(Extracted entries Opens)
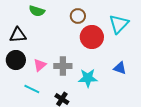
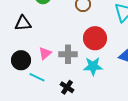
red circle: (92, 37) -> (95, 38), moved
black circle: (16, 60) -> (21, 60), moved

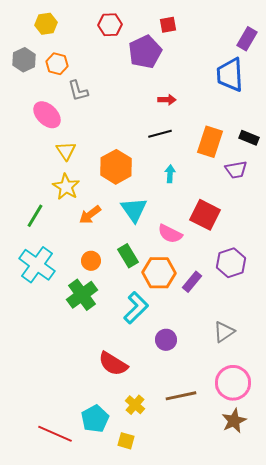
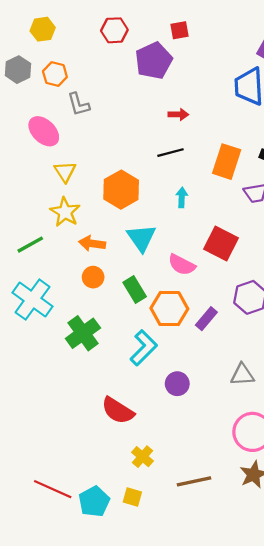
orange arrow: (90, 215) -> (92, 243), turned 45
green line: (35, 216) -> (30, 245), turned 30
orange circle: (91, 261) -> (93, 277), moved
gray triangle: (224, 332) -> (242, 375), turned 30
brown line: (181, 396) -> (194, 481), moved
cyan pentagon: (95, 419) -> (94, 501), moved

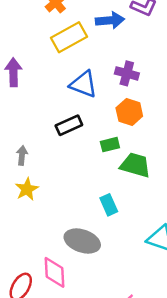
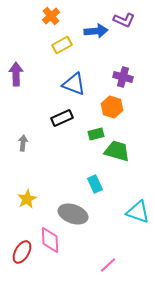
yellow rectangle: (69, 37) -> (62, 45), size x0.7
purple cross: (127, 73) -> (123, 77), moved
yellow star: (27, 189) -> (27, 199), moved

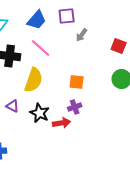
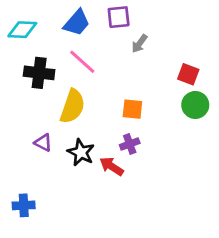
red square: (119, 46) -> (188, 74), moved
red arrow: (62, 123) -> (112, 166), turned -138

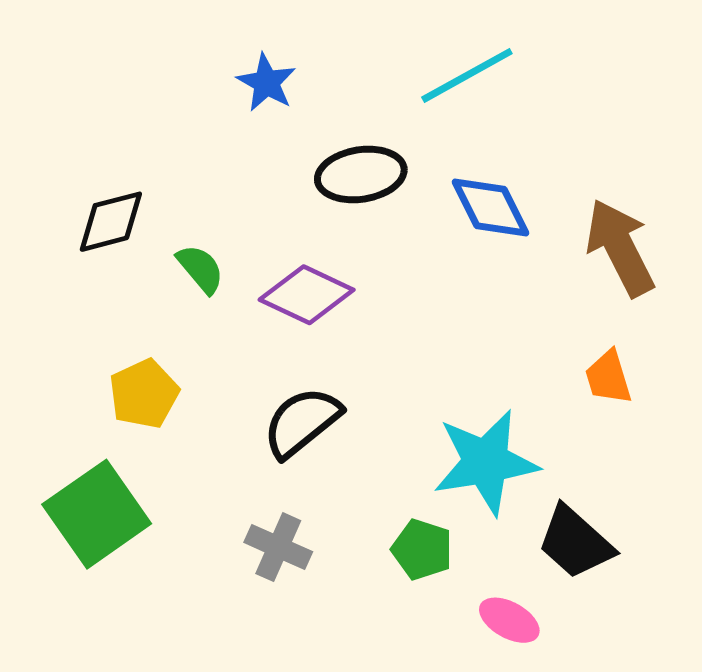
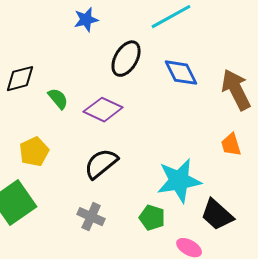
blue star: (266, 83) -> (86, 20), turned 30
black ellipse: (361, 175) -> (126, 59), turned -51

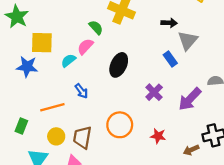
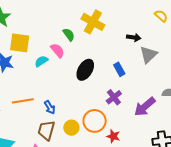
pink semicircle: (85, 47) -> (57, 50), turned 91
blue rectangle: (170, 59) -> (119, 69), moved
blue arrow: (81, 91) -> (50, 107), moved
orange circle: (120, 125) -> (95, 121), moved
yellow circle: (56, 136) -> (71, 128), moved

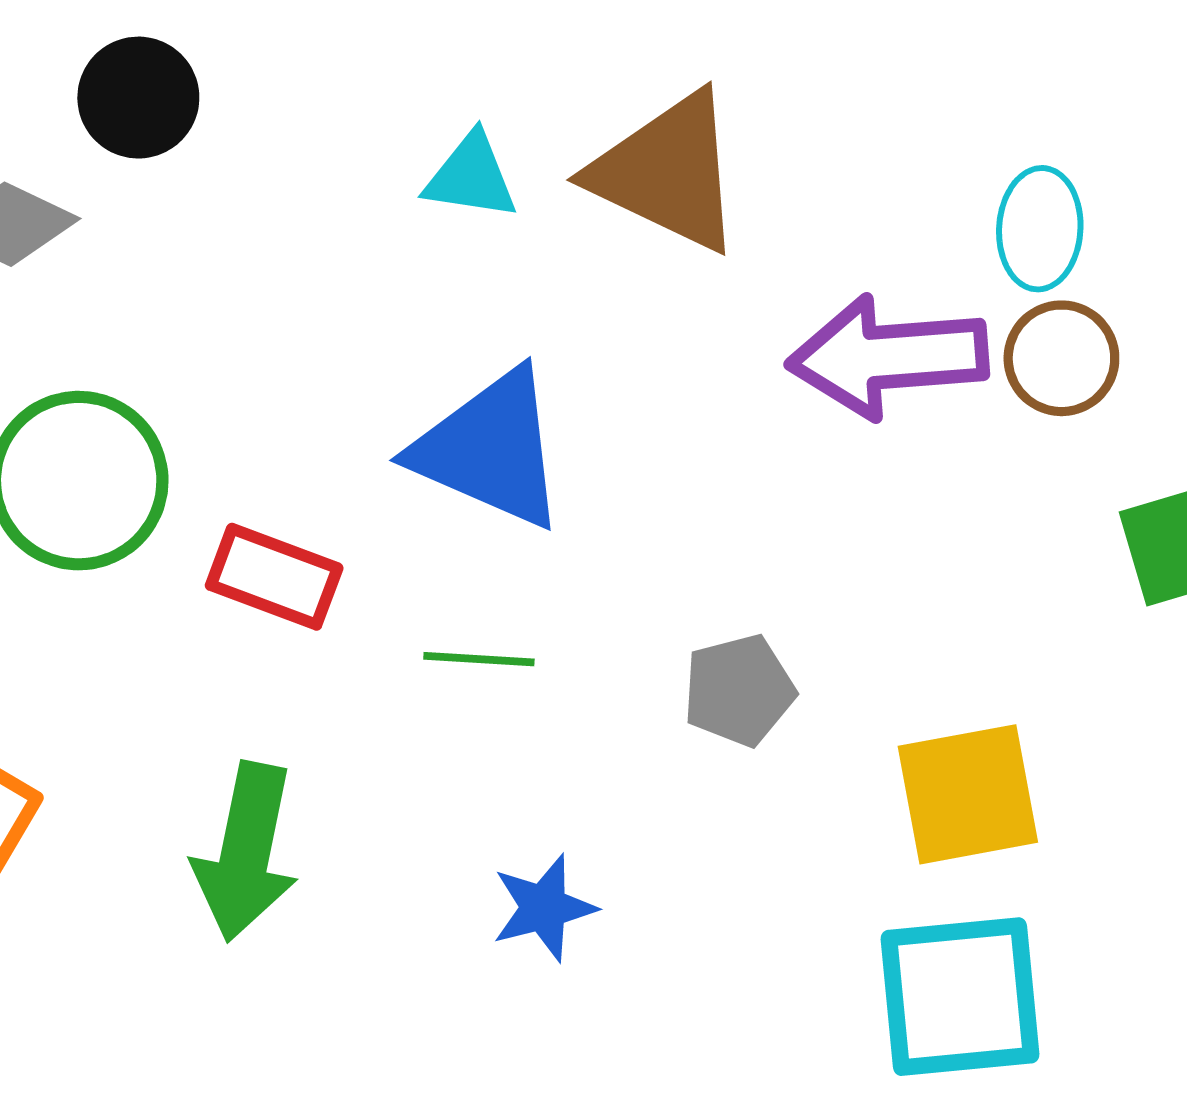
(Extracted entries Closes)
§ Instructions to follow
Without the pictures, return all the records precisely as they stand.

§ Finished task
red circle: (92, 37) -> (95, 38), moved
black circle: (16, 60) -> (21, 60), moved

orange arrow: (90, 215) -> (92, 243), turned 45
green line: (35, 216) -> (30, 245), turned 30
orange circle: (91, 261) -> (93, 277), moved
gray triangle: (224, 332) -> (242, 375), turned 30
brown line: (181, 396) -> (194, 481), moved
cyan pentagon: (95, 419) -> (94, 501), moved

yellow rectangle: (69, 37) -> (62, 45), size x0.7
purple cross: (127, 73) -> (123, 77), moved
yellow star: (27, 189) -> (27, 199), moved

red square: (119, 46) -> (188, 74), moved
red arrow: (62, 123) -> (112, 166), turned -138

blue star: (266, 83) -> (86, 20), turned 30
black ellipse: (361, 175) -> (126, 59), turned -51

pink semicircle: (85, 47) -> (57, 50), turned 91
blue rectangle: (170, 59) -> (119, 69), moved
blue arrow: (81, 91) -> (50, 107), moved
orange circle: (120, 125) -> (95, 121), moved
yellow circle: (56, 136) -> (71, 128), moved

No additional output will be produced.